Task brief.
Pictures should be omitted from your copy. Everything else in the entries below must be restated word for word.
▬▬▬
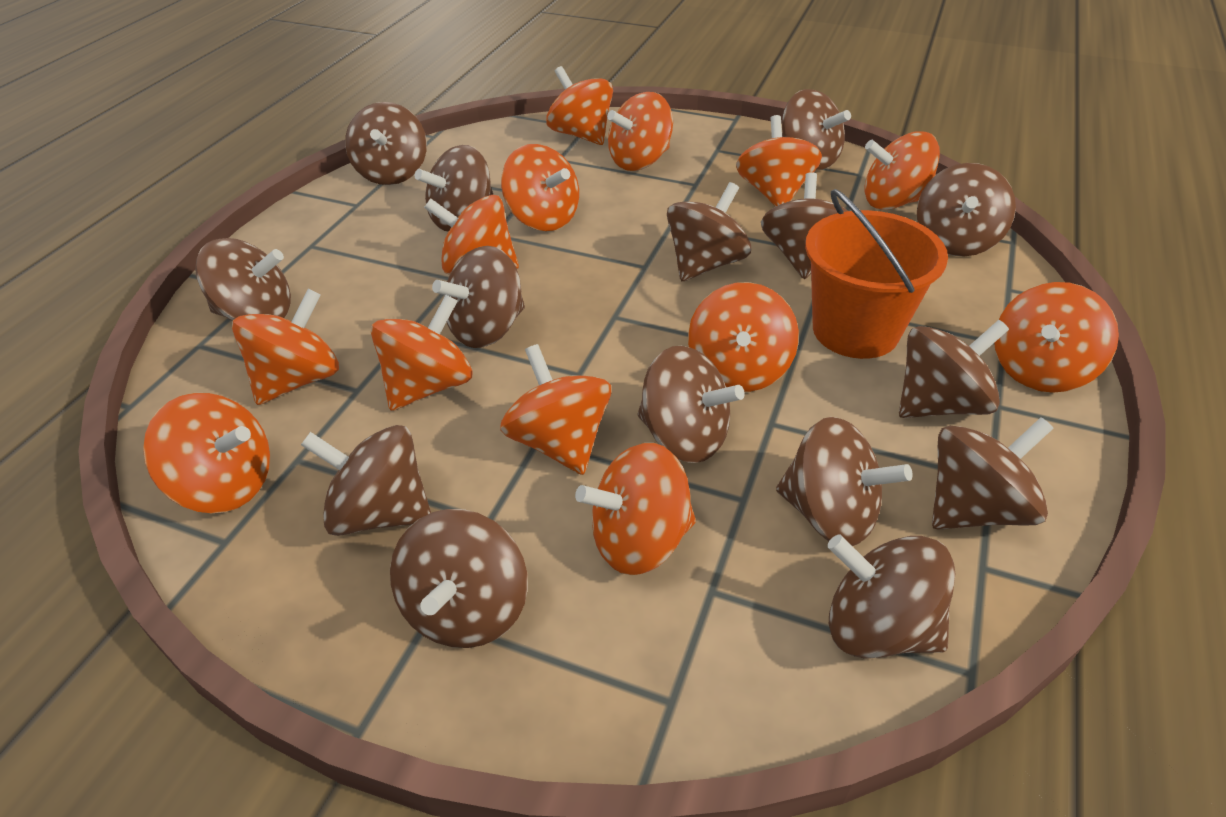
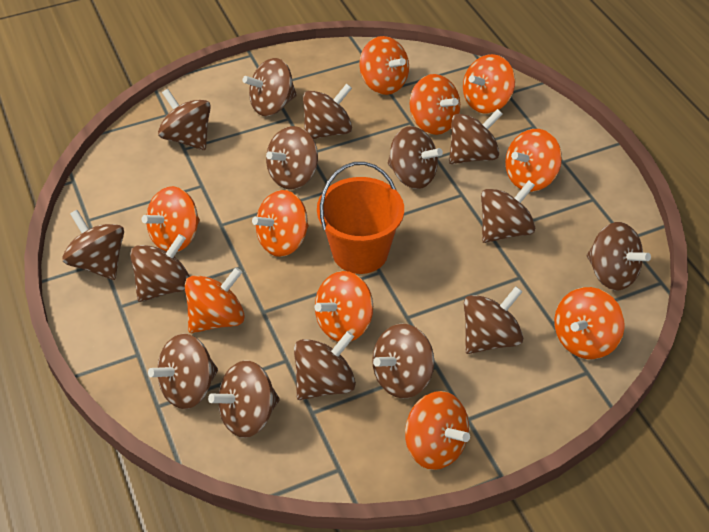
orange spinning top: 13 -> 10

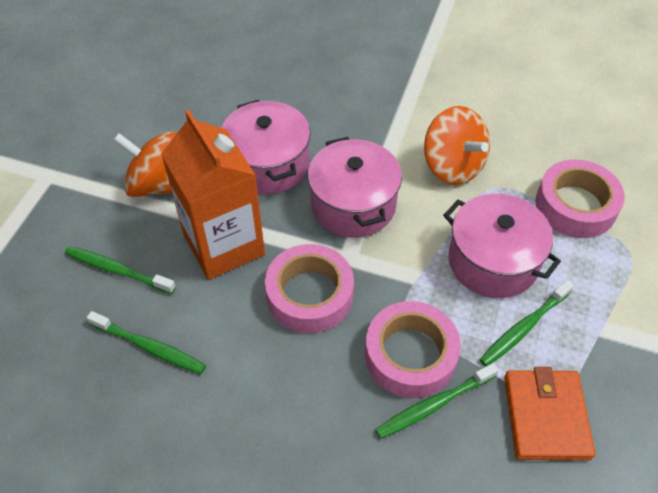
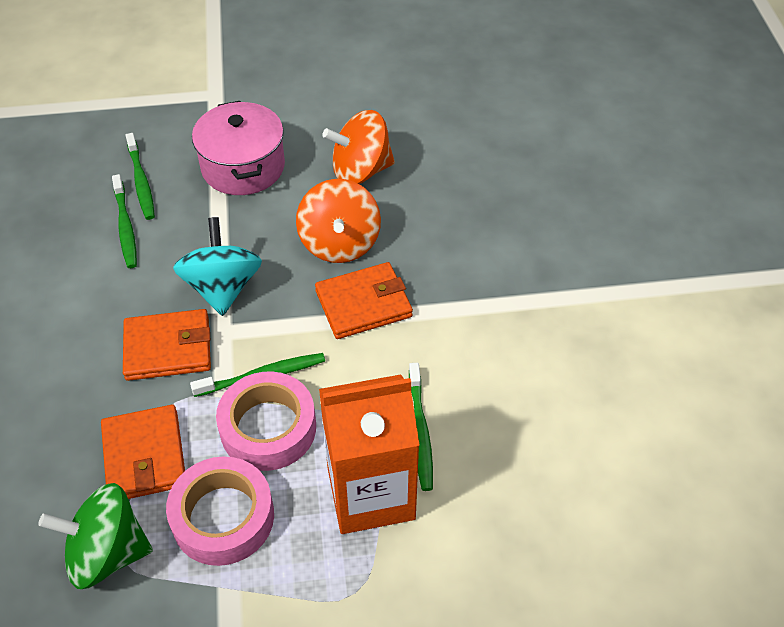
green spinning top: 0 -> 1
orange wallet: 1 -> 3
pink pot: 3 -> 1
pink tape: 3 -> 2
turquoise spinning top: 0 -> 1

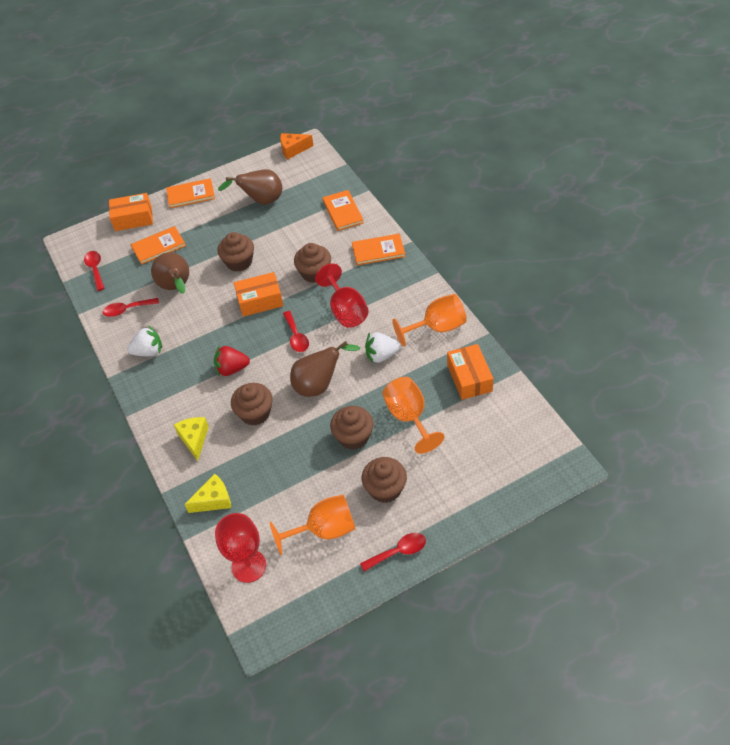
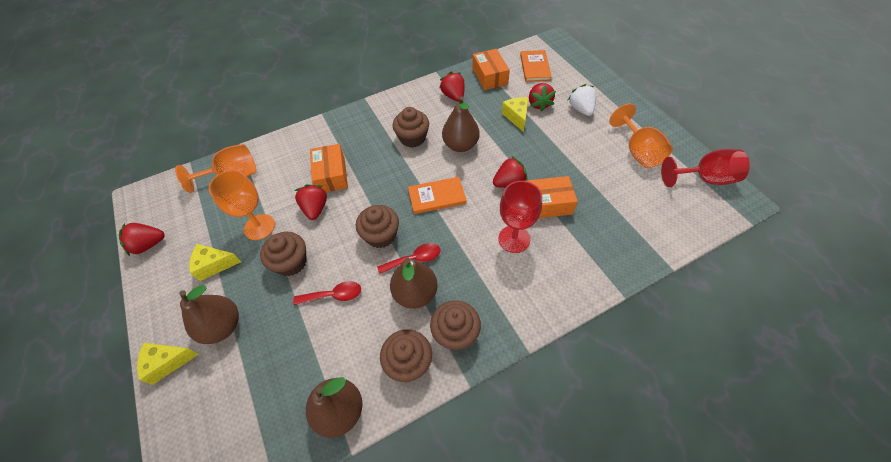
brown pear: 3 -> 4
orange book: 4 -> 2
orange cheese: 1 -> 0
red spoon: 4 -> 2
red strawberry: 1 -> 5
white strawberry: 2 -> 1
yellow cheese: 2 -> 3

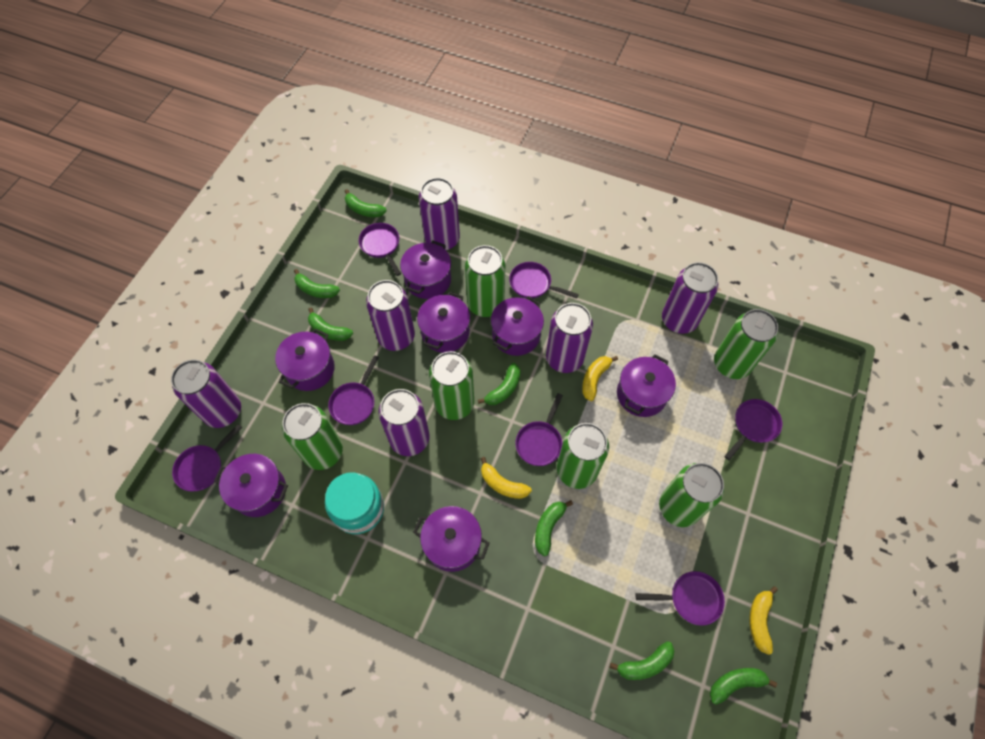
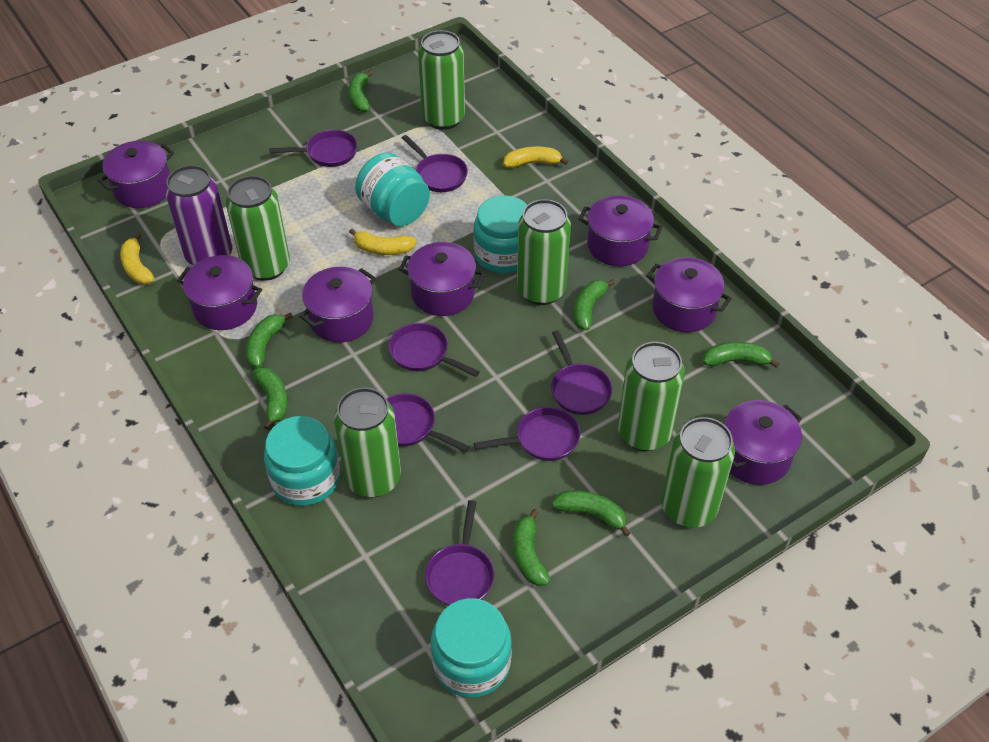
purple can: 6 -> 1
turquoise jar: 1 -> 4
▬▬▬
Response.
orange spinning top: 13 -> 10

green spinning top: 0 -> 1
orange wallet: 1 -> 3
pink pot: 3 -> 1
pink tape: 3 -> 2
turquoise spinning top: 0 -> 1

brown pear: 3 -> 4
orange book: 4 -> 2
orange cheese: 1 -> 0
red spoon: 4 -> 2
red strawberry: 1 -> 5
white strawberry: 2 -> 1
yellow cheese: 2 -> 3

purple can: 6 -> 1
turquoise jar: 1 -> 4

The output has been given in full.